#### WORK TASK
Reproduce each line, exactly, from the one containing "red domino [659,566,751,697]" through the end of the material. Exclude pictures.

---------- EXTRACTED DATA

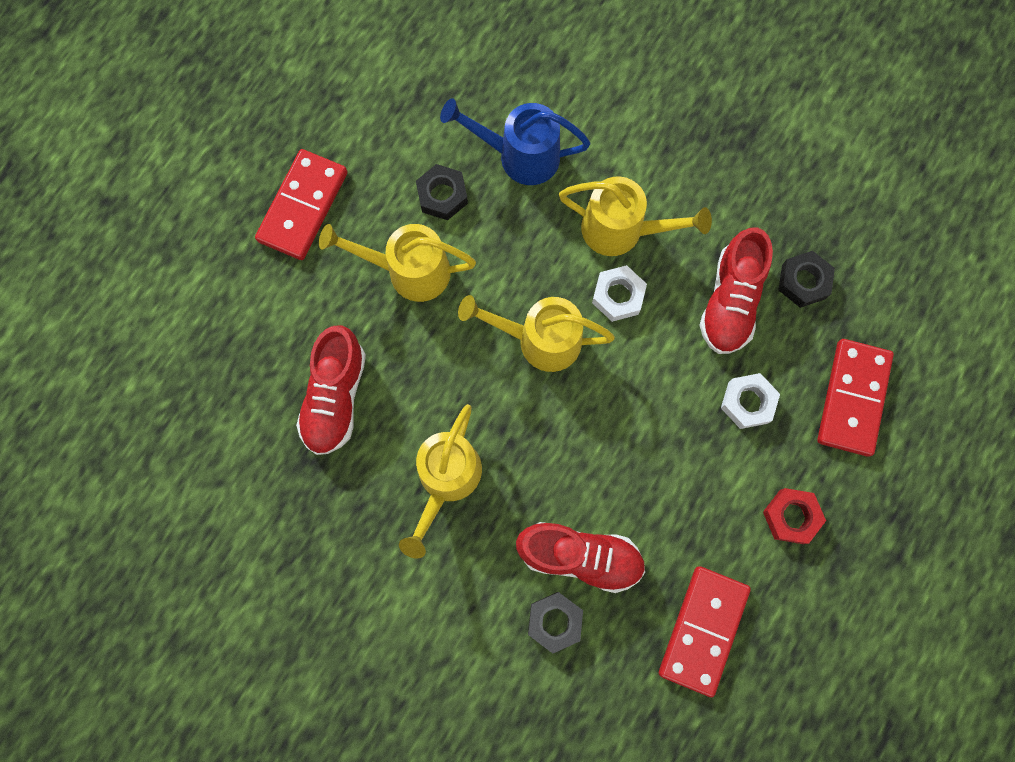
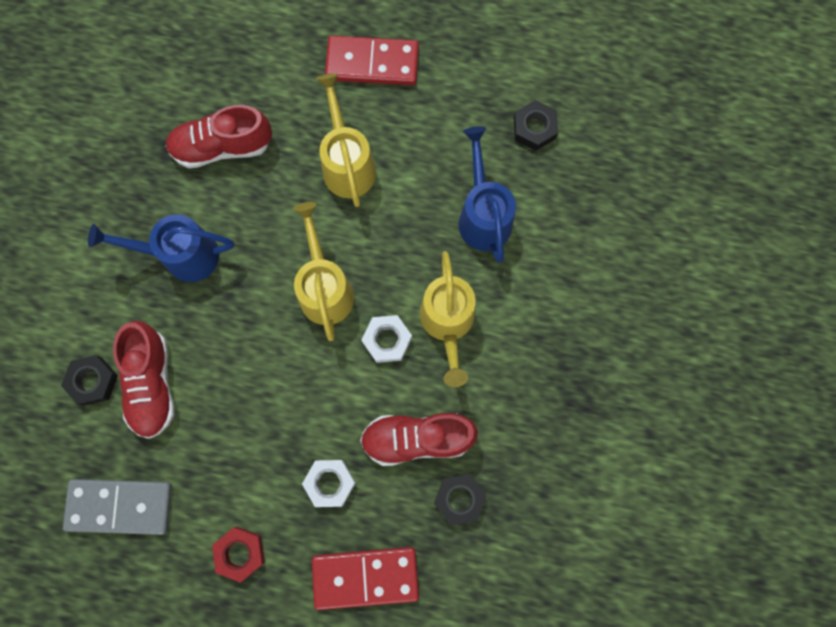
camera: 70 degrees right, 0 degrees up
yellow watering can [399,404,482,559] -> blue watering can [88,214,234,282]
black nut [416,164,468,220] -> black nut moved to [514,100,558,151]
red domino [659,566,751,697] -> grey domino [63,479,172,535]

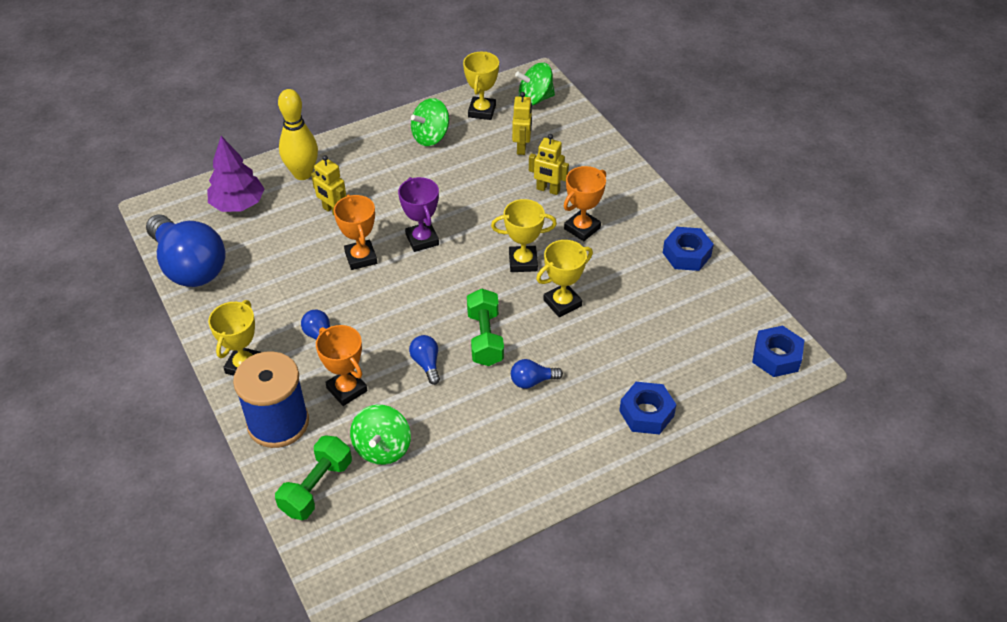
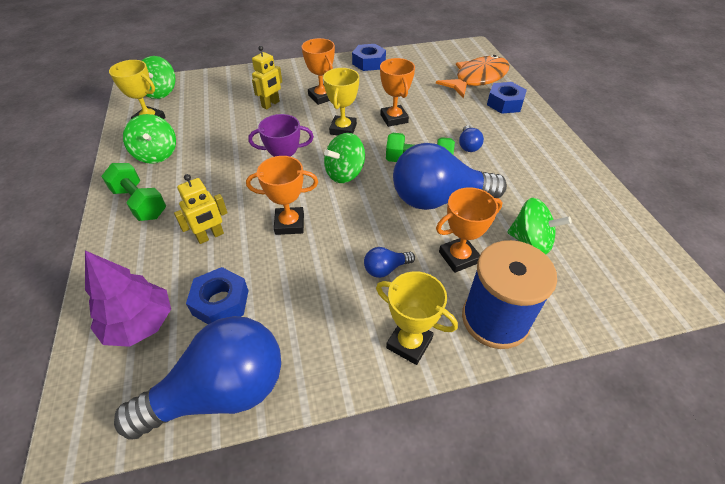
camera: 75 degrees left, 0 degrees up
green dumbbell [275,435,352,520] -> green dumbbell moved to [101,163,166,221]
yellow bowling pin [278,89,318,180] -> none
blue light bulb [409,335,440,385] -> blue light bulb [393,143,507,210], size x2.39
yellow robot [512,92,532,155] -> none
yellow trophy [536,240,593,317] -> orange trophy [380,58,415,127]
blue nut [752,325,804,377] -> blue nut moved to [186,267,249,324]
none -> green spinning top [324,133,365,183]
none -> orange fish [436,55,510,98]

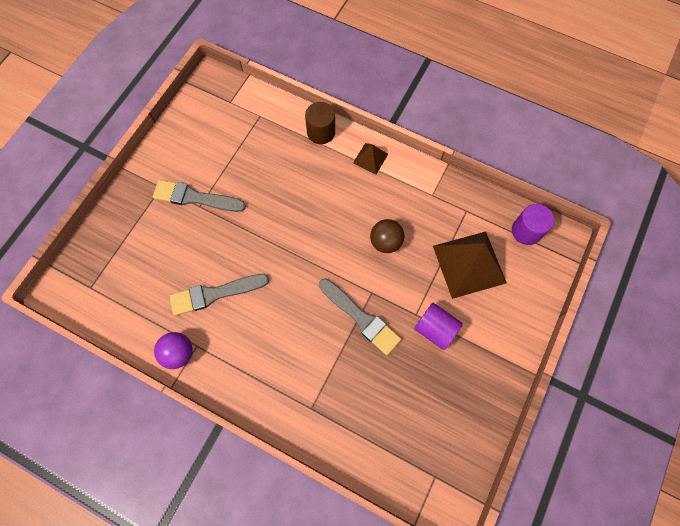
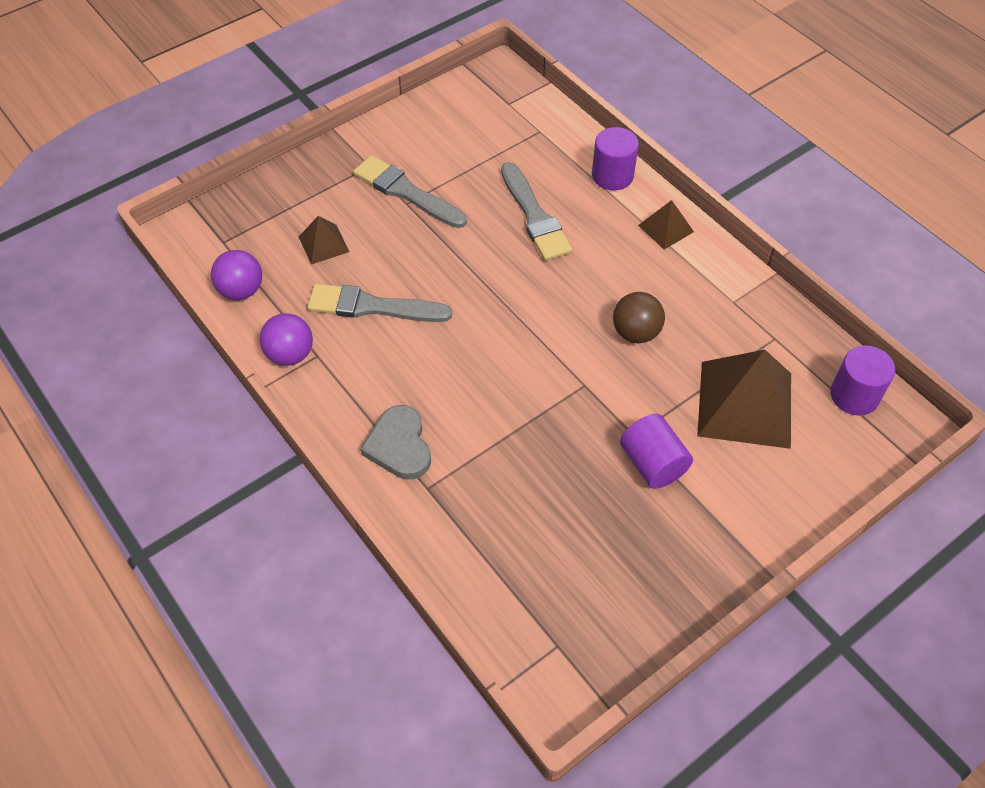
camera: 25 degrees right, 15 degrees down
brown cylinder [305,102,335,144] -> purple cylinder [592,127,639,191]
grey brush [319,278,401,355] -> grey brush moved to [501,162,572,261]
none -> purple ball [211,250,262,300]
none -> brown pyramid [299,216,349,265]
none -> grey heart [360,405,431,480]

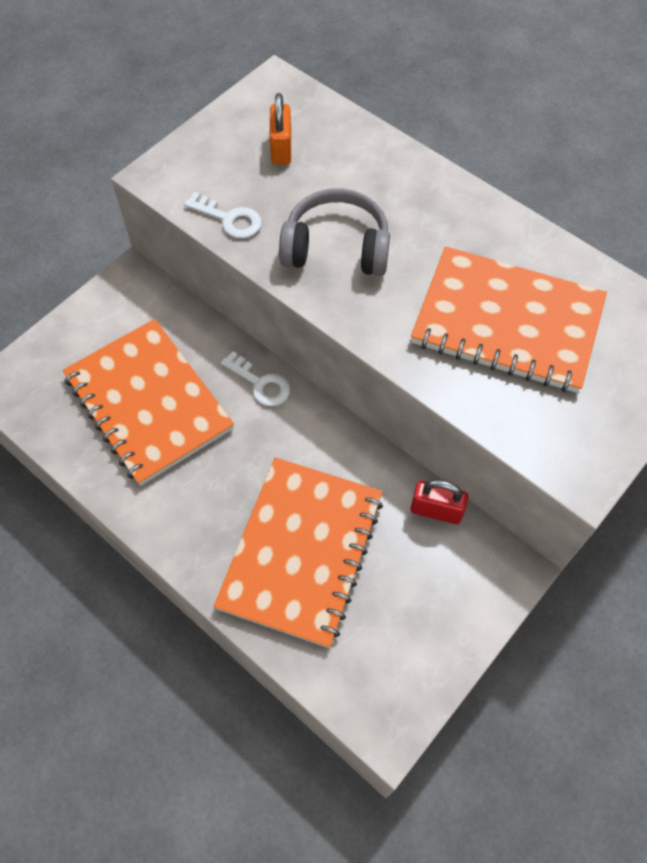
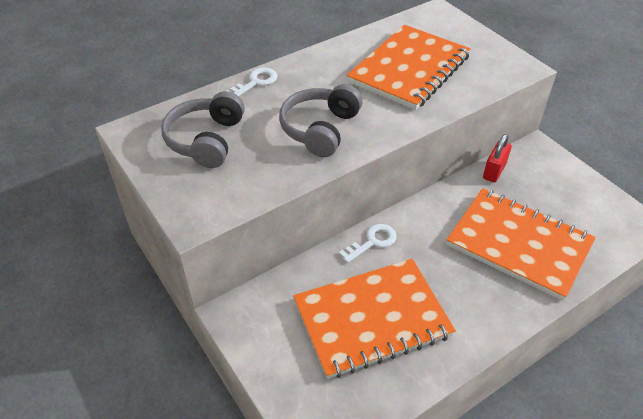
camera: 75 degrees left, 15 degrees down
white key [184,192,262,239] -> white key moved to [227,68,277,96]
orange padlock [270,93,291,165] -> grey headphones [161,91,245,168]

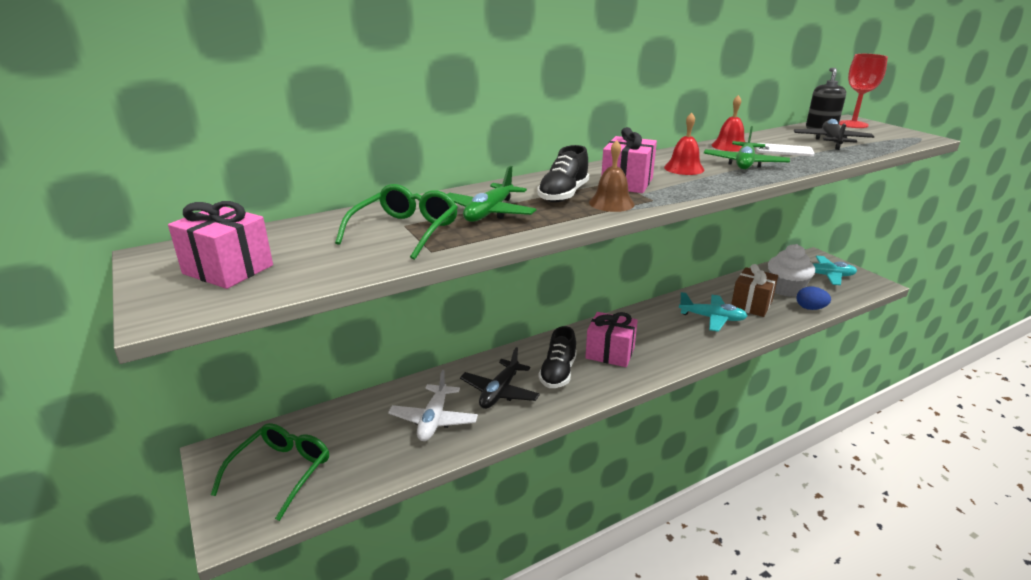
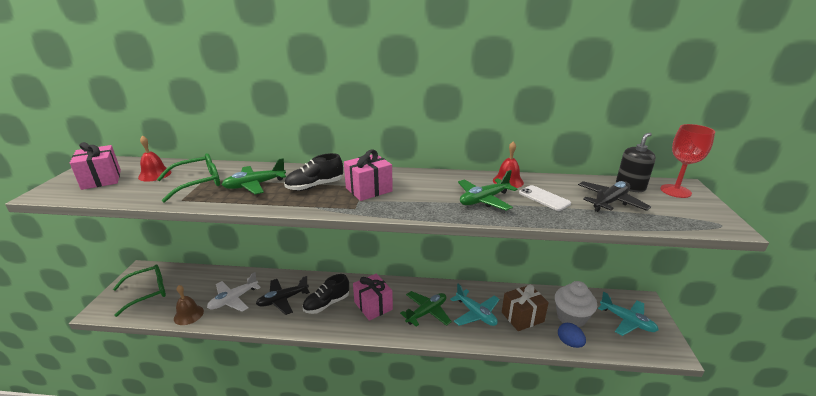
camera: 35 degrees right, 0 degrees up
brown bell [589,140,635,212] -> brown bell moved to [174,285,204,325]
red bell [664,113,704,175] -> red bell moved to [138,136,171,182]
none -> green plane [400,291,452,327]

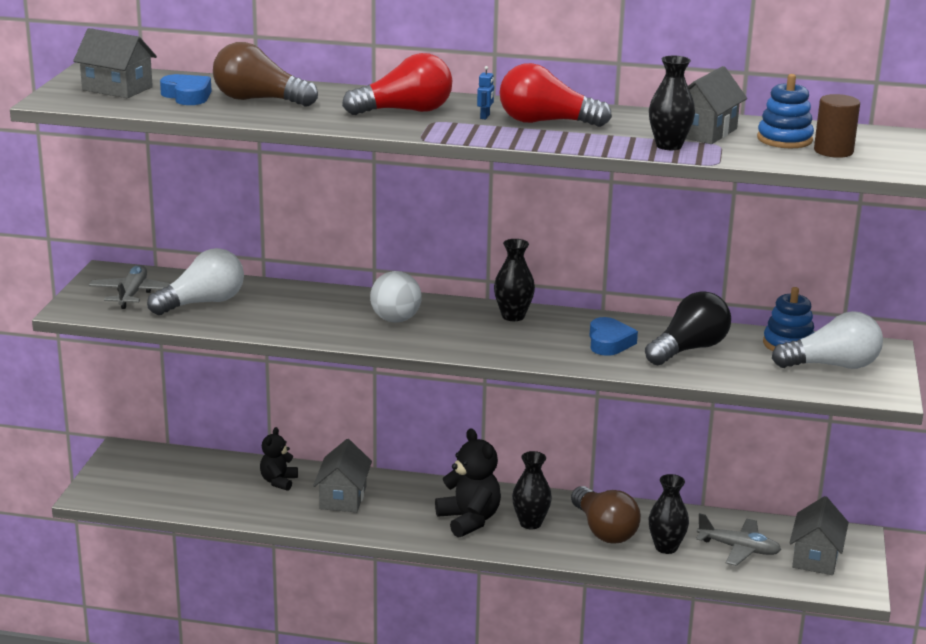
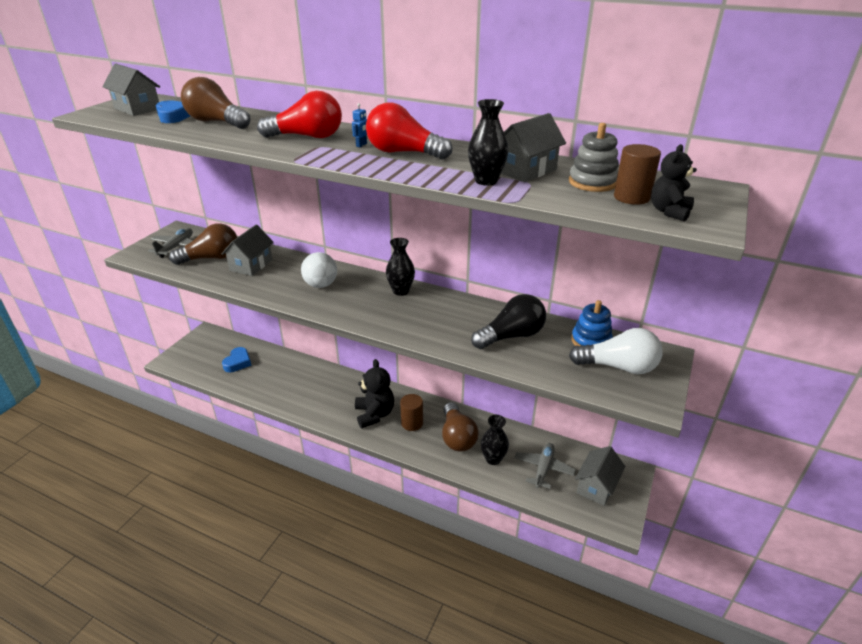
camera: 15 degrees right, 10 degrees up
white light bulb [147,248,244,315] -> brown light bulb [169,223,237,265]
black teddy bear [260,427,298,491] -> black teddy bear moved to [651,144,697,221]
grey house [313,439,372,512] -> grey house moved to [221,225,274,276]
black vase [512,451,552,529] -> brown cylinder [400,394,423,431]
blue heart [590,317,638,356] -> blue heart moved to [222,347,251,372]
grey plane [696,513,781,566] -> grey plane turned 105 degrees counterclockwise [514,443,576,489]
blue stacking toy [757,74,814,148] -> grey stacking toy [569,123,619,192]

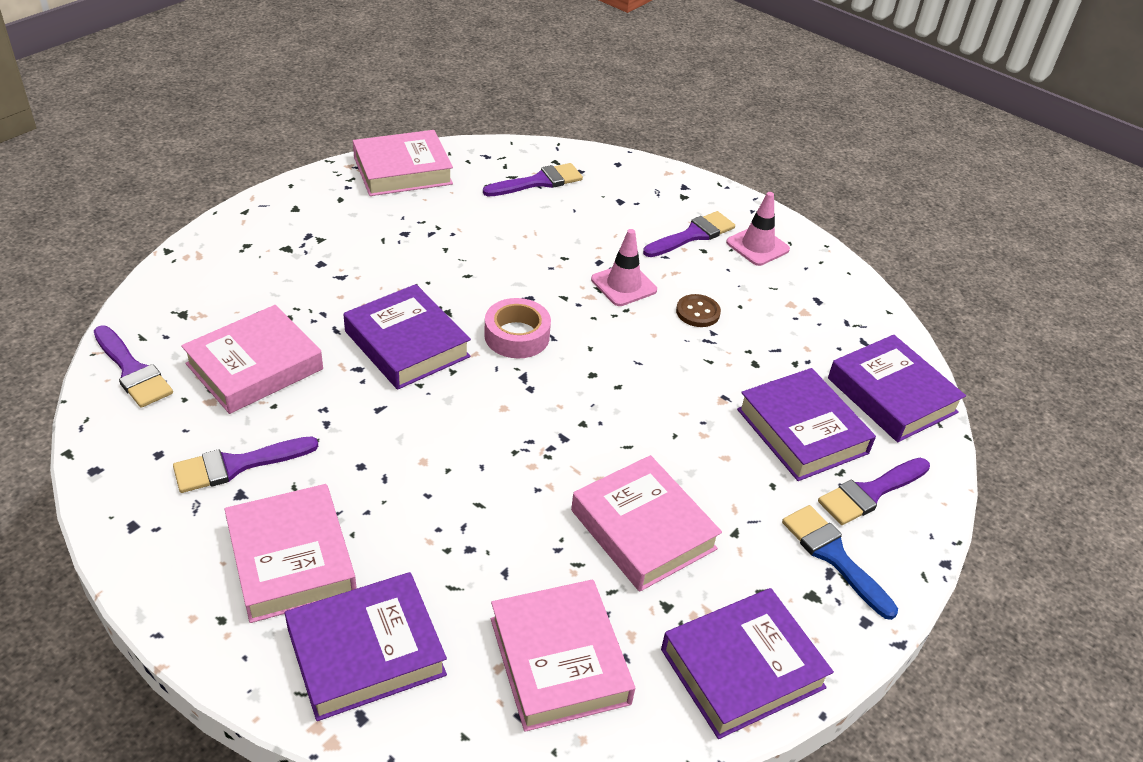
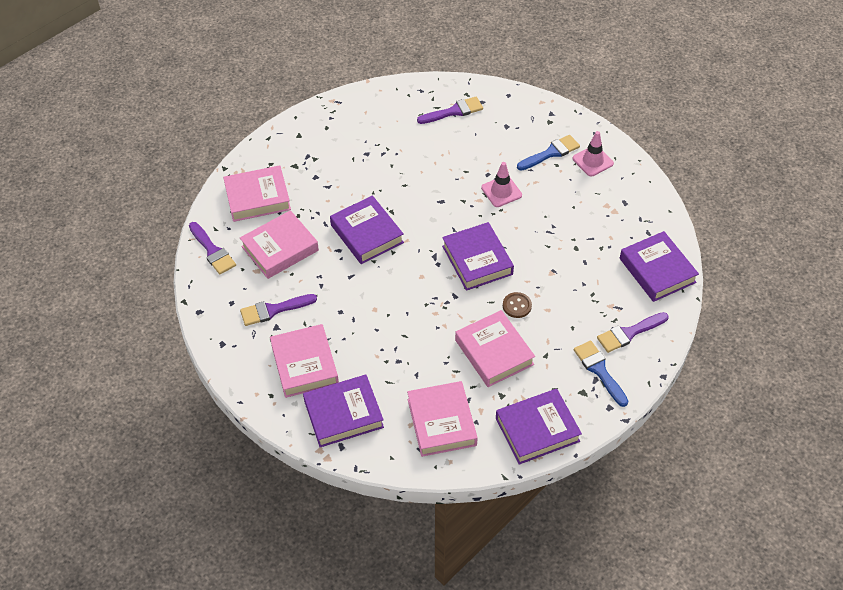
camera: 10 degrees right, 10 degrees up
pink book [353,130,453,196] -> pink book moved to [223,165,291,222]
pink tape [484,298,551,358] -> none
purple brush [643,211,735,257] -> blue brush [517,135,580,171]
brown button [676,294,721,327] -> brown button moved to [503,292,532,318]
purple book [737,368,876,481] -> purple book moved to [442,222,514,291]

--------------------

#### REPLY TO THE TASK
red domino [659,566,751,697] -> grey domino [63,479,172,535]

camera: 75 degrees left, 0 degrees up
green dumbbell [275,435,352,520] -> green dumbbell moved to [101,163,166,221]
yellow bowling pin [278,89,318,180] -> none
blue light bulb [409,335,440,385] -> blue light bulb [393,143,507,210], size x2.39
yellow robot [512,92,532,155] -> none
yellow trophy [536,240,593,317] -> orange trophy [380,58,415,127]
blue nut [752,325,804,377] -> blue nut moved to [186,267,249,324]
none -> green spinning top [324,133,365,183]
none -> orange fish [436,55,510,98]

camera: 25 degrees right, 15 degrees down
brown cylinder [305,102,335,144] -> purple cylinder [592,127,639,191]
grey brush [319,278,401,355] -> grey brush moved to [501,162,572,261]
none -> purple ball [211,250,262,300]
none -> brown pyramid [299,216,349,265]
none -> grey heart [360,405,431,480]

camera: 75 degrees left, 15 degrees down
white key [184,192,262,239] -> white key moved to [227,68,277,96]
orange padlock [270,93,291,165] -> grey headphones [161,91,245,168]

camera: 35 degrees right, 0 degrees up
brown bell [589,140,635,212] -> brown bell moved to [174,285,204,325]
red bell [664,113,704,175] -> red bell moved to [138,136,171,182]
none -> green plane [400,291,452,327]

camera: 15 degrees right, 10 degrees up
white light bulb [147,248,244,315] -> brown light bulb [169,223,237,265]
black teddy bear [260,427,298,491] -> black teddy bear moved to [651,144,697,221]
grey house [313,439,372,512] -> grey house moved to [221,225,274,276]
black vase [512,451,552,529] -> brown cylinder [400,394,423,431]
blue heart [590,317,638,356] -> blue heart moved to [222,347,251,372]
grey plane [696,513,781,566] -> grey plane turned 105 degrees counterclockwise [514,443,576,489]
blue stacking toy [757,74,814,148] -> grey stacking toy [569,123,619,192]

camera: 10 degrees right, 10 degrees up
pink book [353,130,453,196] -> pink book moved to [223,165,291,222]
pink tape [484,298,551,358] -> none
purple brush [643,211,735,257] -> blue brush [517,135,580,171]
brown button [676,294,721,327] -> brown button moved to [503,292,532,318]
purple book [737,368,876,481] -> purple book moved to [442,222,514,291]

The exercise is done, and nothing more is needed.